-------- PROVIDED DATA --------
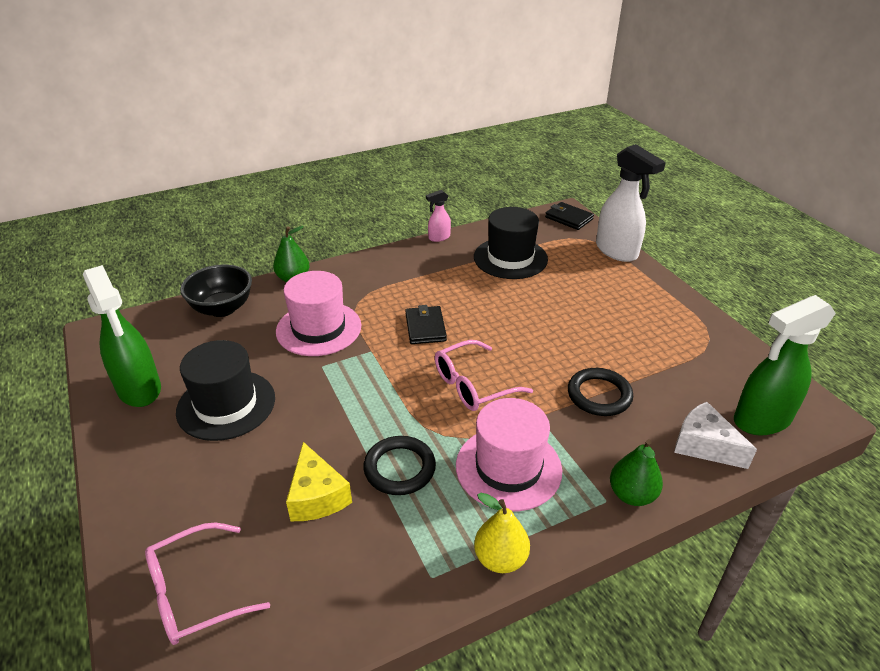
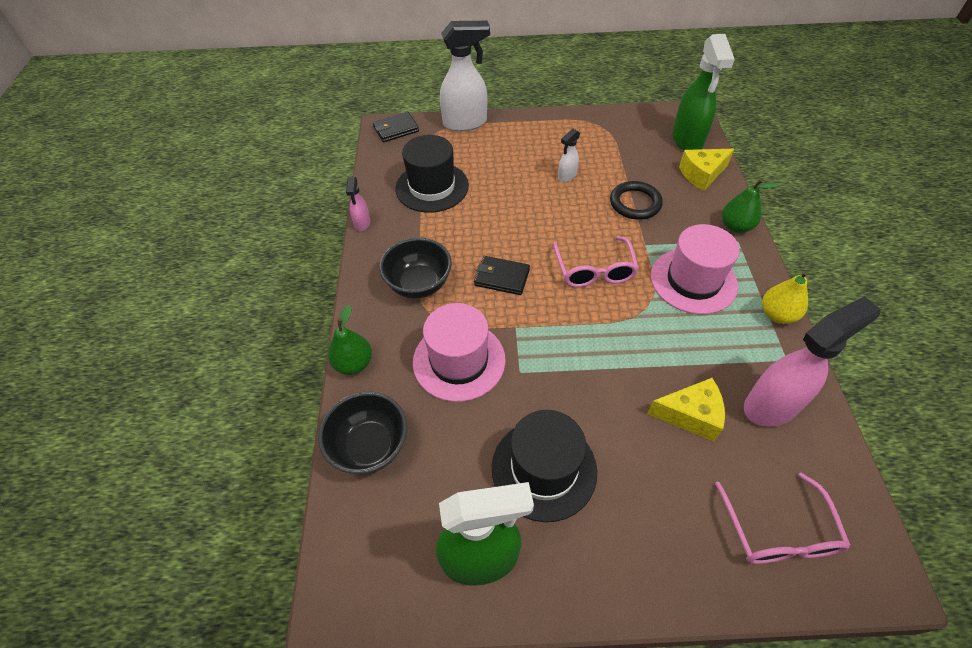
camera: 65 degrees left, 15 degrees up
black ring [363,436,436,495] -> none
white cheese [674,402,757,469] -> yellow cheese [679,149,734,191]
none -> black bowl [379,238,452,299]
none -> white spray bottle [558,129,580,182]
none -> pink spray bottle [744,296,881,427]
--------
## [WORK ITEM]
Return every entry exactly, dropping the pictures.

## [ANSWER SPACE]
camera: 65 degrees left, 15 degrees up
black ring [363,436,436,495] -> none
white cheese [674,402,757,469] -> yellow cheese [679,149,734,191]
none -> black bowl [379,238,452,299]
none -> white spray bottle [558,129,580,182]
none -> pink spray bottle [744,296,881,427]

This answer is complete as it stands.